** Exercise brief **
Leaving out the pictures, return word for word the stretch of entries below from the line holding "GAS pin GND: none -> GND" through the line holding "GAS1 pin AO: RX -> D1".
(Provided records)
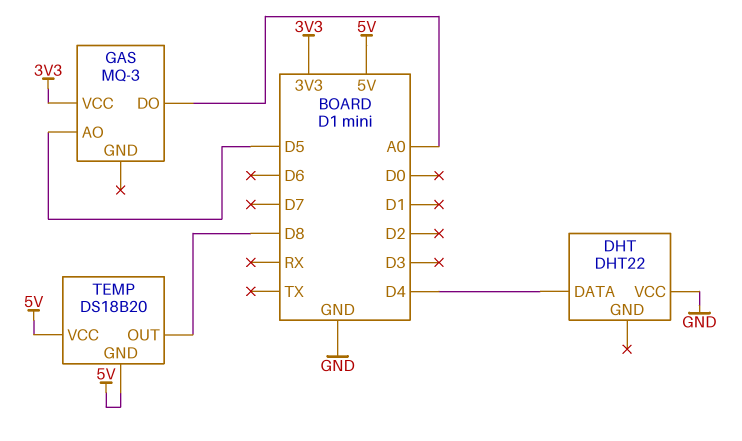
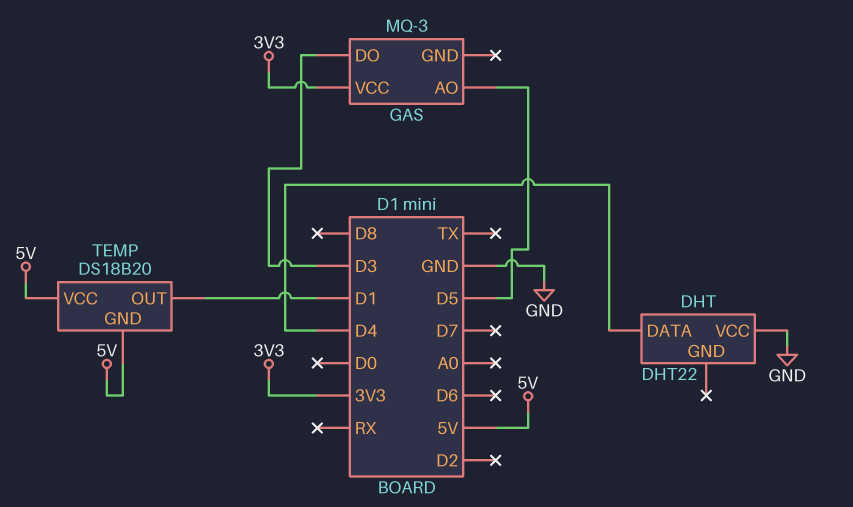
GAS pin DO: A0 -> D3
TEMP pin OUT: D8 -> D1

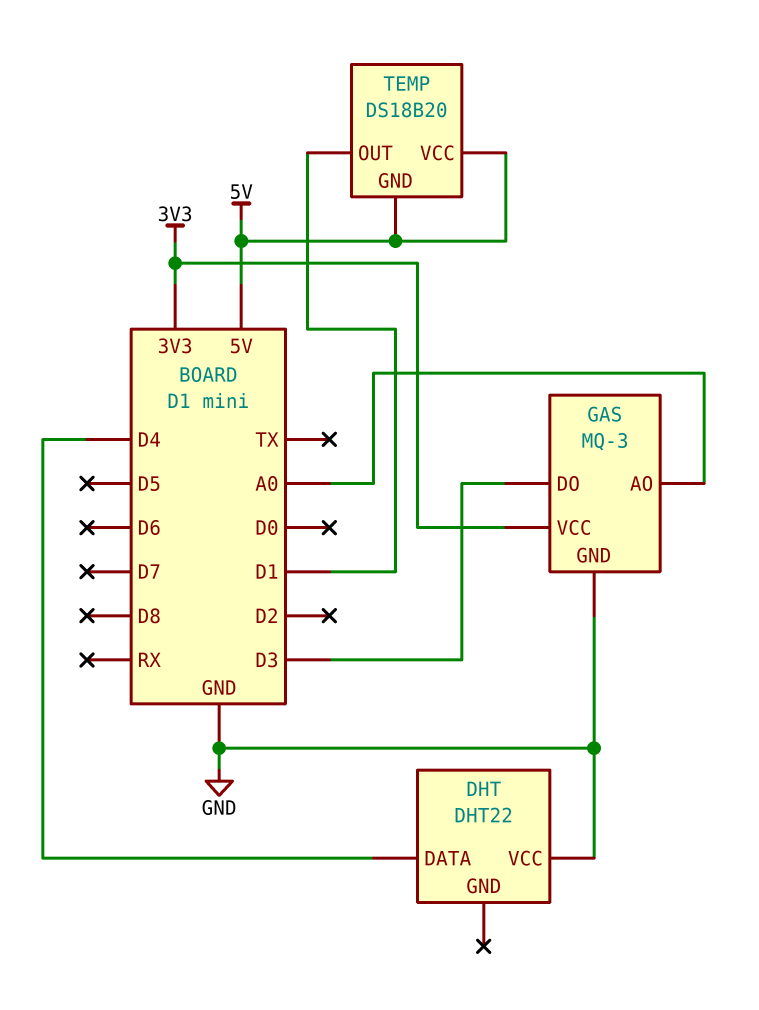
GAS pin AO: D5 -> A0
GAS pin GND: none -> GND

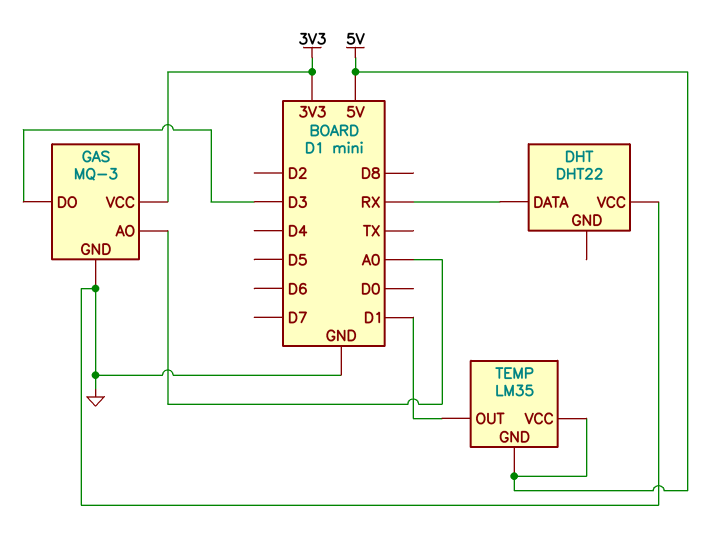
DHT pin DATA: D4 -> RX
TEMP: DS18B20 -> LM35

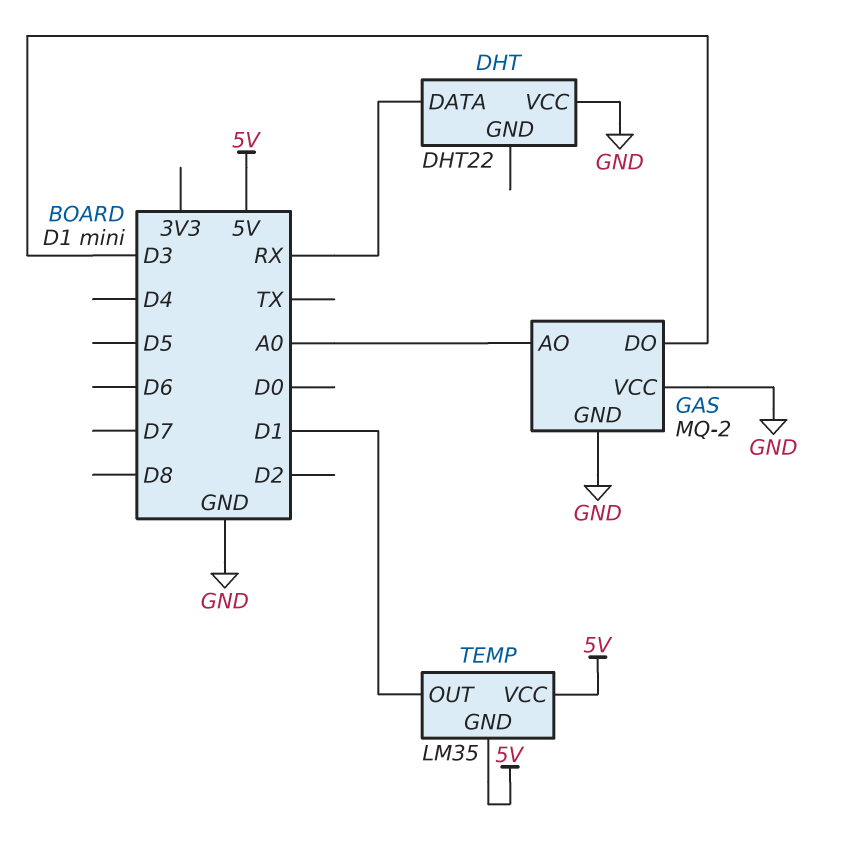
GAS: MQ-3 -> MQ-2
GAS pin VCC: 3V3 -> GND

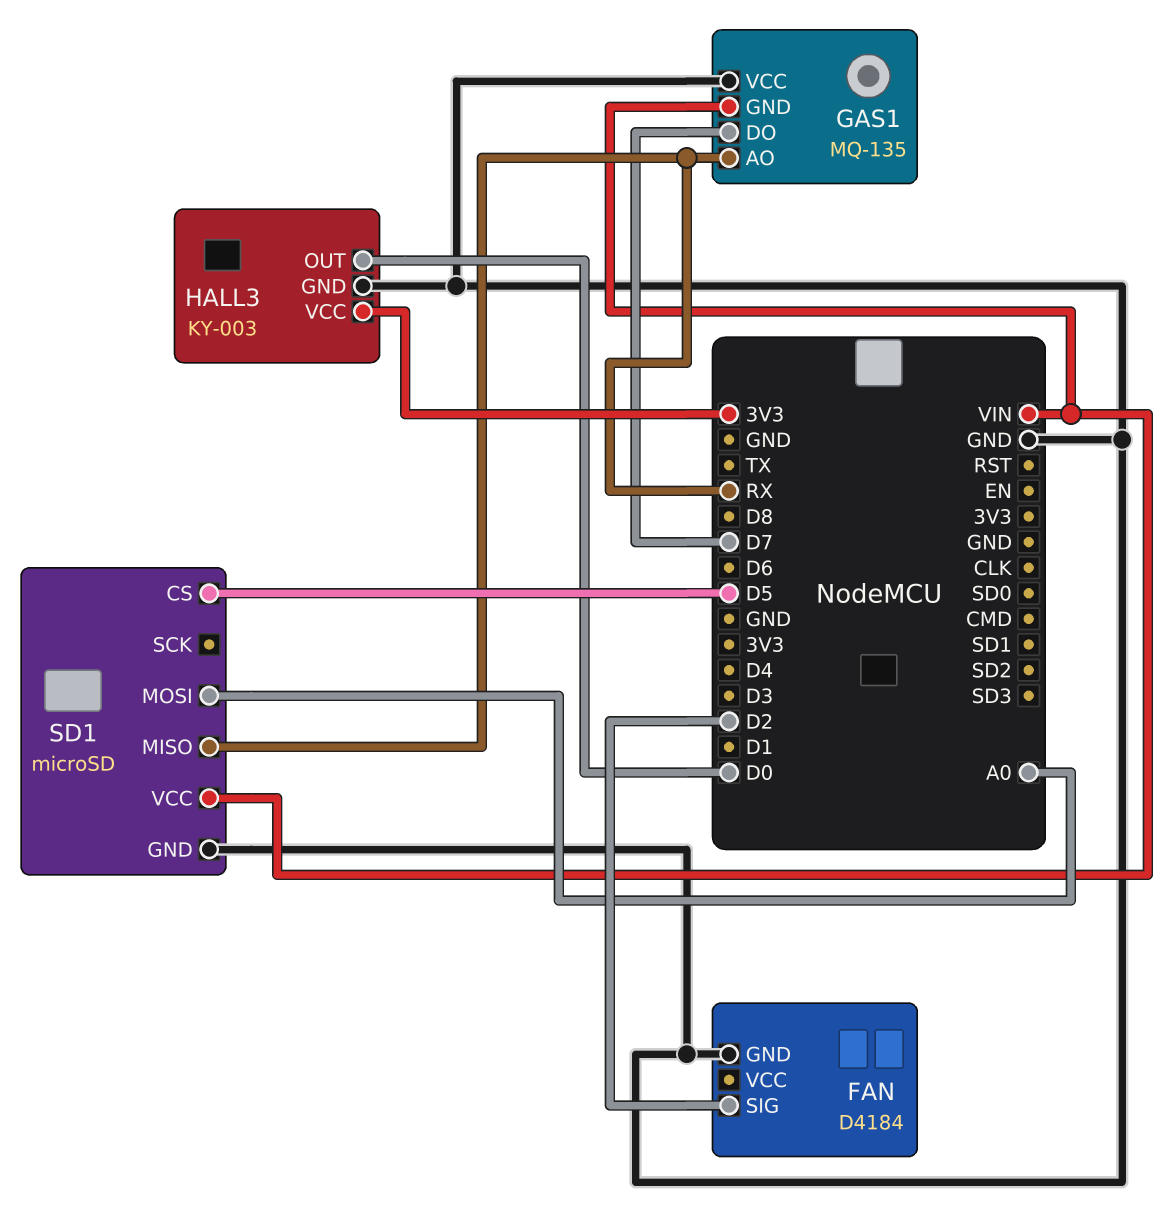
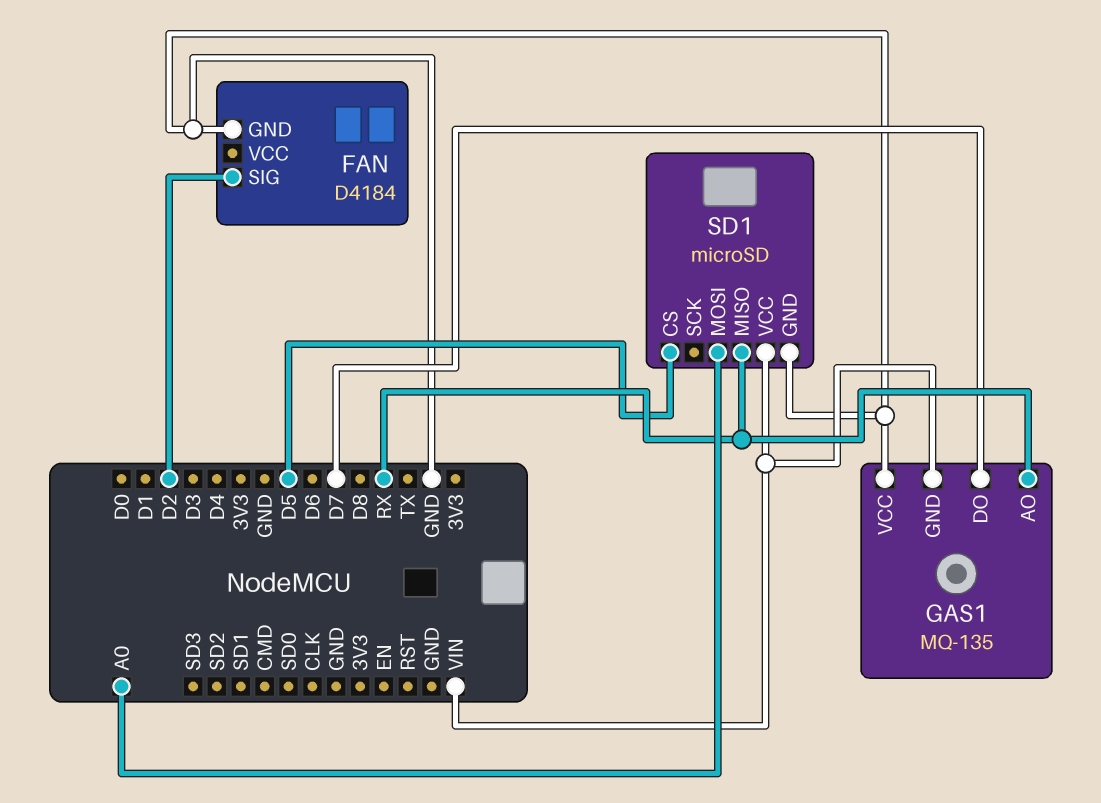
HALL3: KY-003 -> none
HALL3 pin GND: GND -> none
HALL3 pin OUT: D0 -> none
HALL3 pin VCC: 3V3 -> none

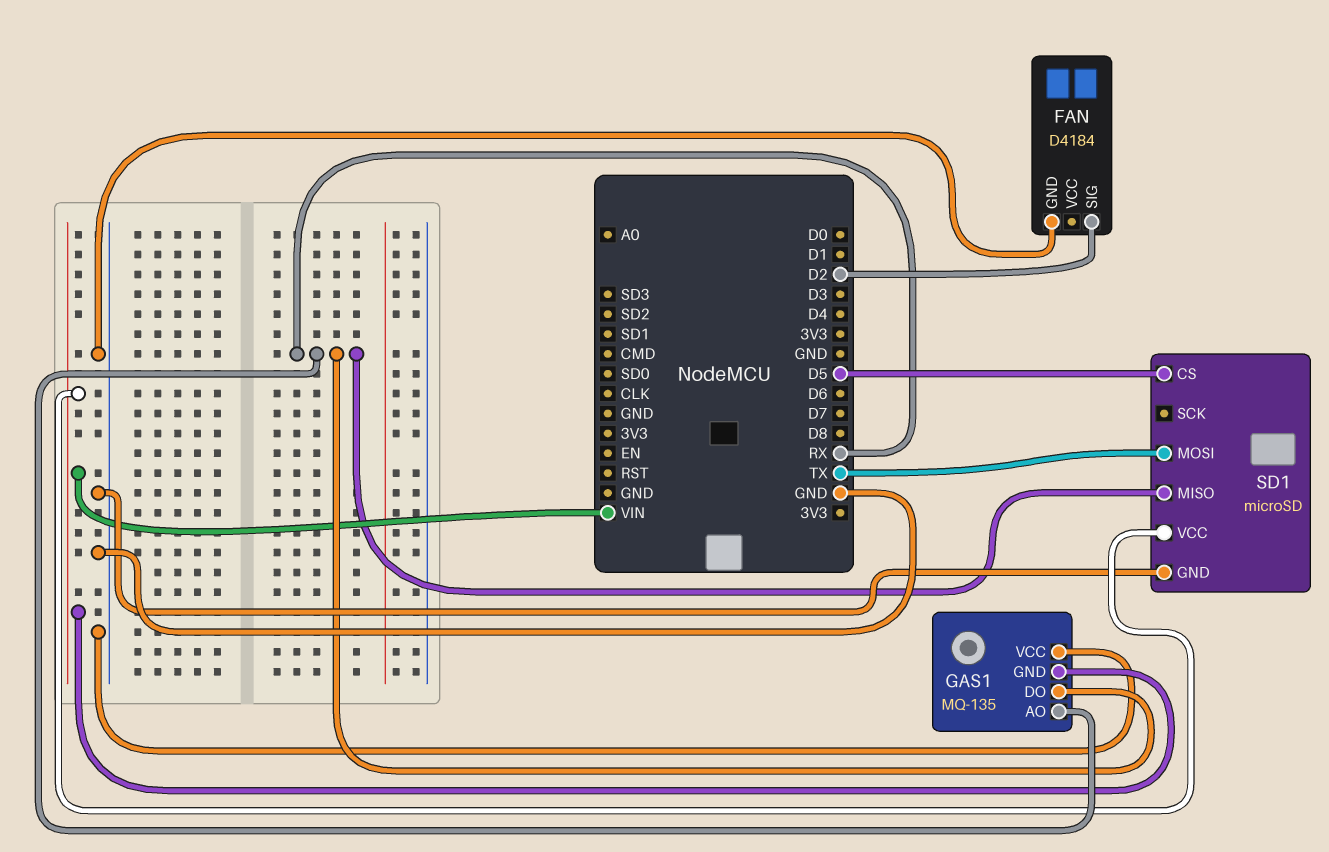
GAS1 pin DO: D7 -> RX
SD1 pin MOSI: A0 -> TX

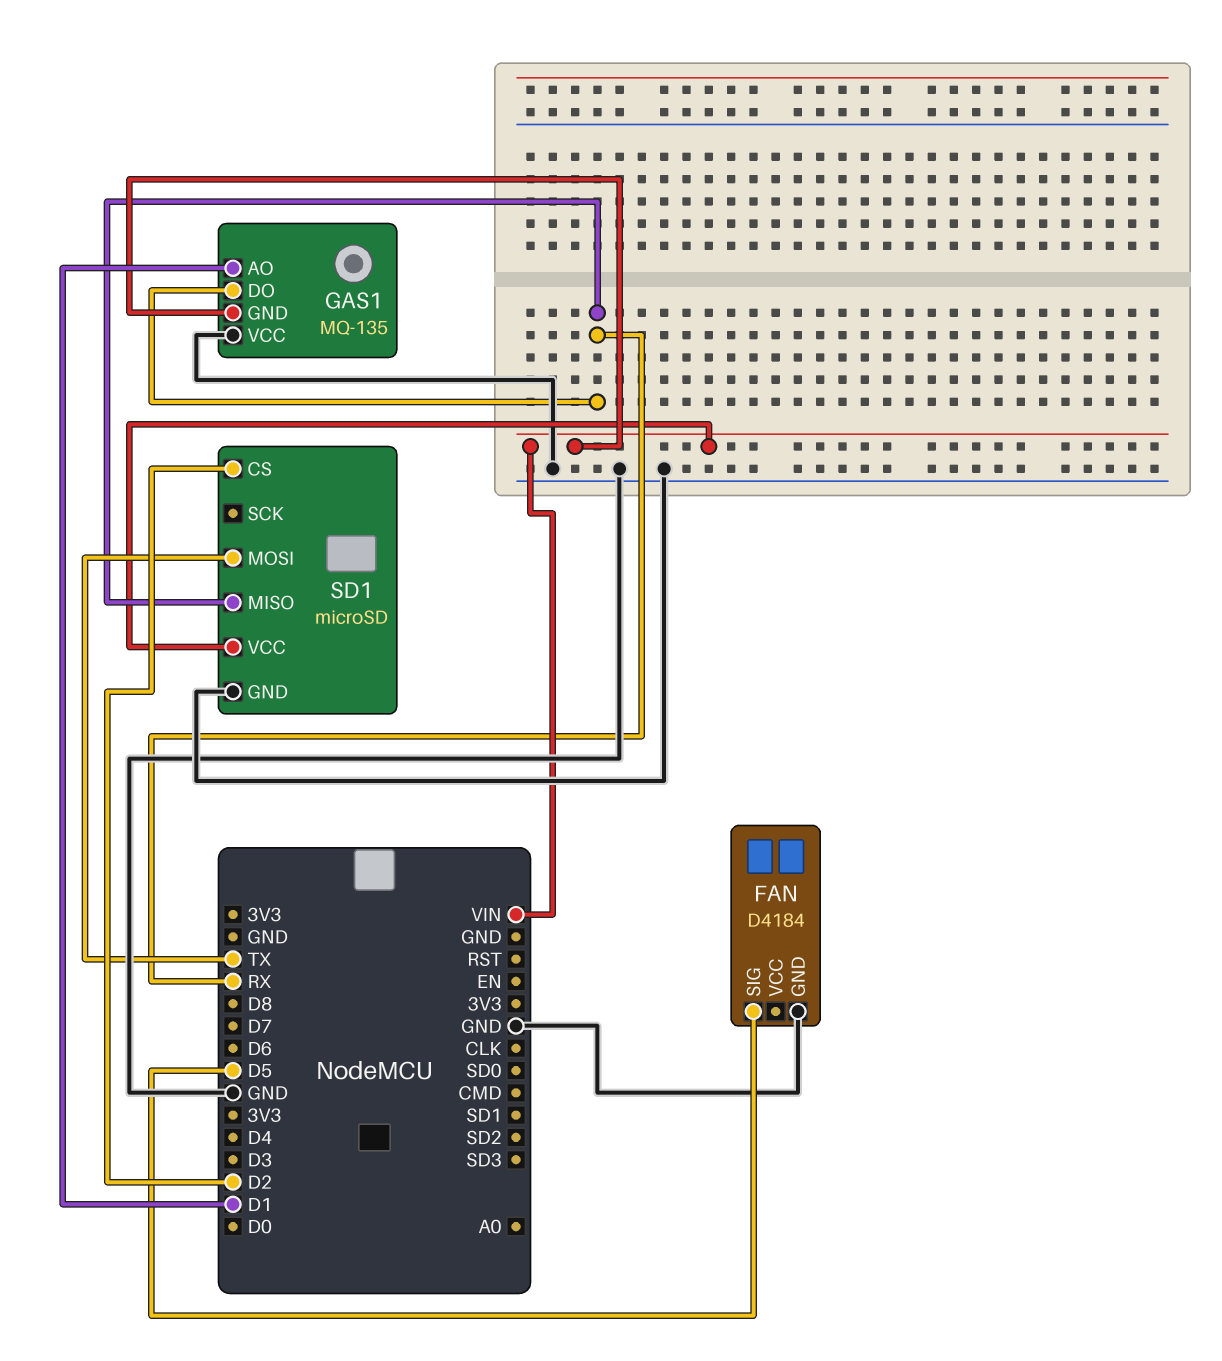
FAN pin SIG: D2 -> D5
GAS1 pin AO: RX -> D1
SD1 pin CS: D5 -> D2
(End Provided records)
** Result of this exercise **
GAS pin GND: none -> GND

DHT pin DATA: D4 -> RX
TEMP: DS18B20 -> LM35

GAS: MQ-3 -> MQ-2
GAS pin VCC: 3V3 -> GND

HALL3: KY-003 -> none
HALL3 pin GND: GND -> none
HALL3 pin OUT: D0 -> none
HALL3 pin VCC: 3V3 -> none

GAS1 pin DO: D7 -> RX
SD1 pin MOSI: A0 -> TX

FAN pin SIG: D2 -> D5
GAS1 pin AO: RX -> D1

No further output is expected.